* [TASK TO CARRY OUT] Copying nothing before it, reproduce the line that holds "(481, 228) = (375, 350): yellow" and every line after it in the data, exactly.

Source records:

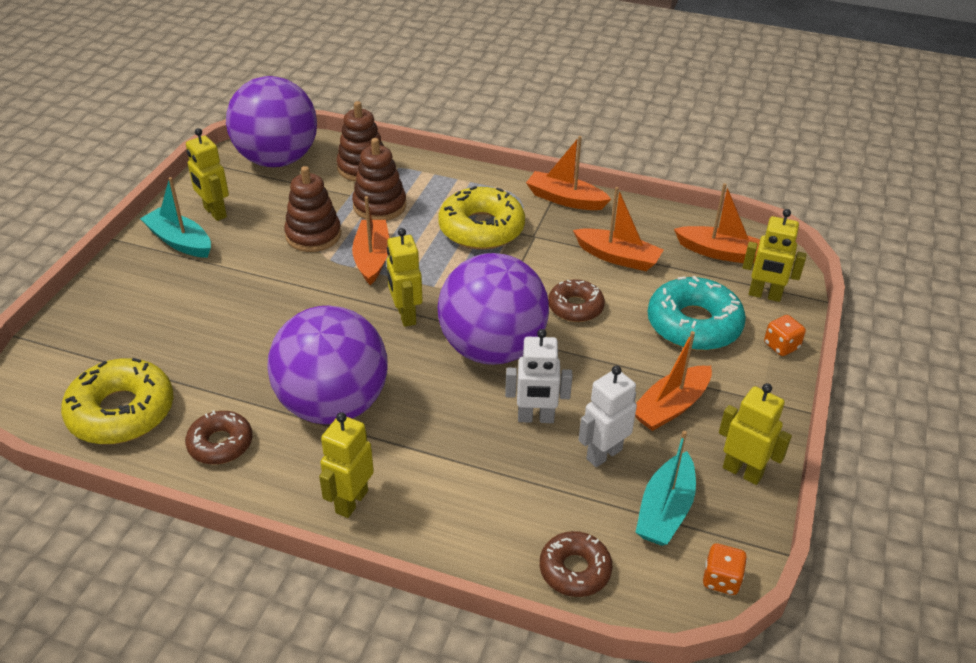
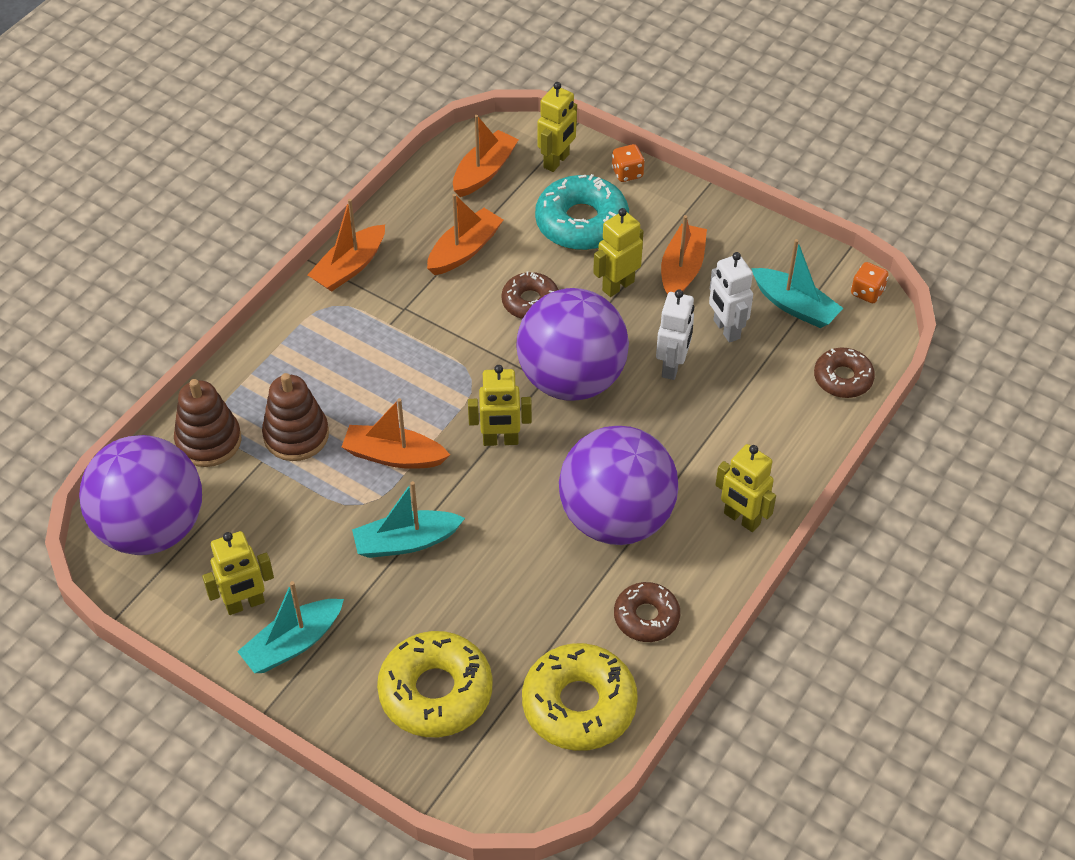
camera: 75 degrees left, 10 degrees up
(284, 280) = (406, 542): none -> turquoise boat
(313, 235) = (330, 506): brown stacking toy -> none
(481, 228) = (375, 350): yellow donut -> yellow donut (435, 692)
(670, 407) = (682, 270): orange boat -> orange boat turned 135 degrees counterclockwise
(742, 471) = (765, 246): yellow robot -> yellow robot (617, 286)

* [EXERCISE RESULT]
(481, 228) = (375, 350): yellow donut -> yellow donut (435, 692)
(670, 407) = (682, 270): orange boat -> orange boat turned 135 degrees counterclockwise
(742, 471) = (765, 246): yellow robot -> yellow robot (617, 286)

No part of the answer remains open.